Would you write out every record that follows exactly, with the pictures left out?

### [DATA SECTION]

☆ ☆ ☆ ☆

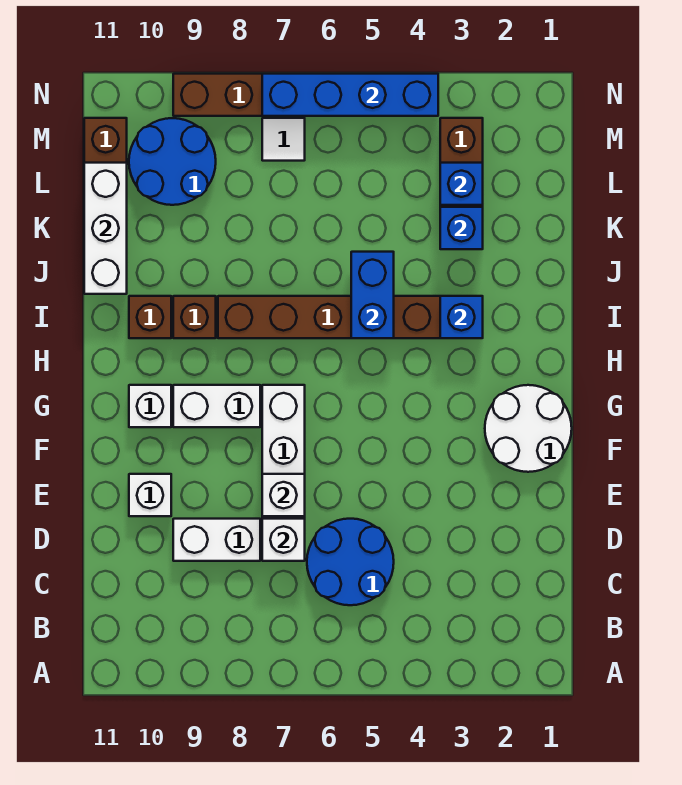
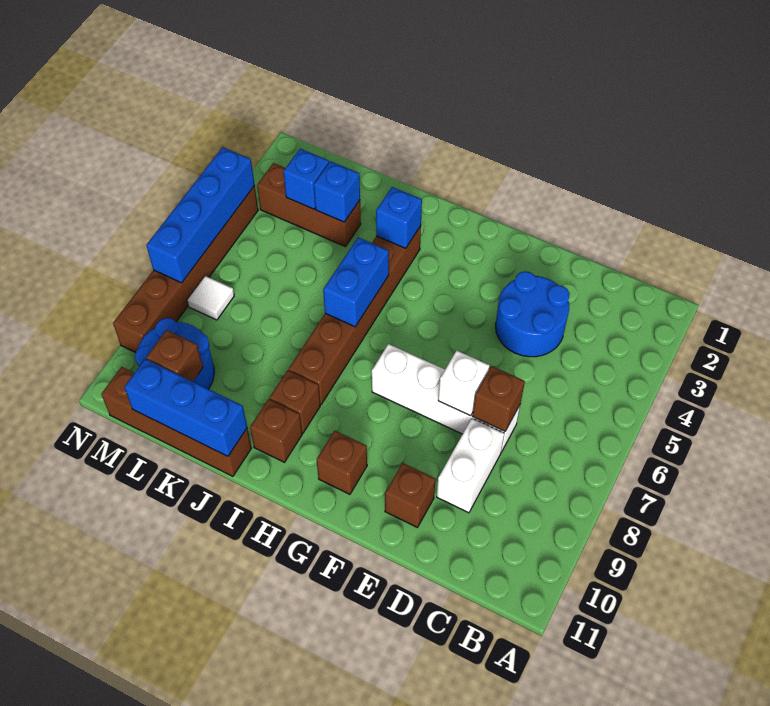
blue round brick C5:D6 level 1 -> blue round brick D3:E4 level 1
white brick D7 level 2 -> brown brick D7 level 2
white brick E10 level 1 -> brown brick E10 level 1
white round brick F1:G2 level 1 -> none
white brick G8:G9 level 1 -> none
white brick G10 level 1 -> brown brick G10 level 1
blue brick I5:J5 level 2 -> blue brick I5:I6 level 2
white brick J11:L11 level 2 -> blue brick J11:L11 level 2
none -> brown brick L10 level 2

☆ ☆ ☆ ☆

### [OUTPUT]
blue round brick C5:D6 level 1 -> blue round brick D3:E4 level 1
white brick D7 level 2 -> brown brick D7 level 2
white brick E10 level 1 -> brown brick E10 level 1
white round brick F1:G2 level 1 -> none
white brick G8:G9 level 1 -> none
white brick G10 level 1 -> brown brick G10 level 1
blue brick I5:J5 level 2 -> blue brick I5:I6 level 2
white brick J11:L11 level 2 -> blue brick J11:L11 level 2
none -> brown brick L10 level 2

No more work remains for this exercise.